> THE PROBLEM: Pick every line from the data that holds the word "dough".

> DATASET CONTENT:
------------------------------------------------------------

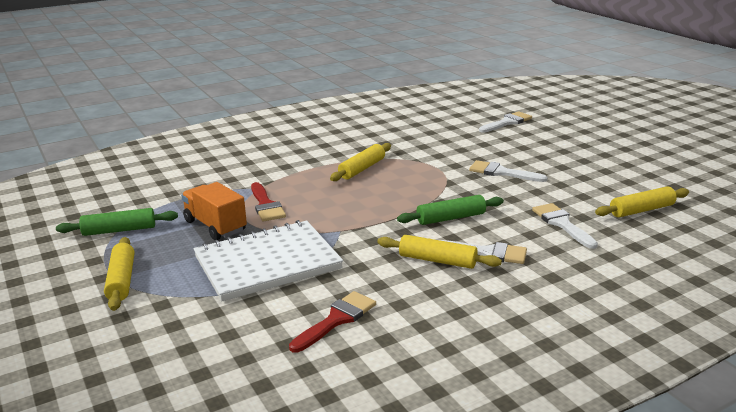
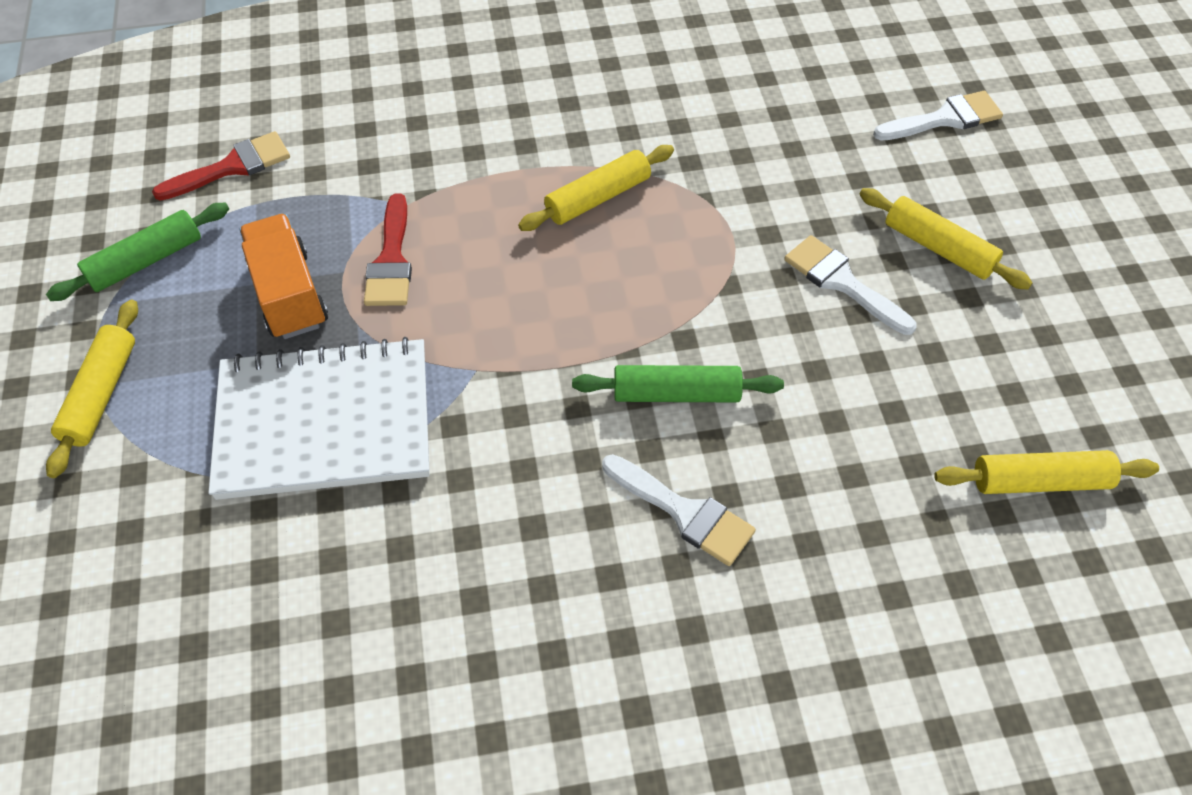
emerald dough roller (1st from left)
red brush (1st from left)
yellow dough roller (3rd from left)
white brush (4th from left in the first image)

------------------------------------------------------------

> EXERCISE RESULT:
emerald dough roller (1st from left)
yellow dough roller (3rd from left)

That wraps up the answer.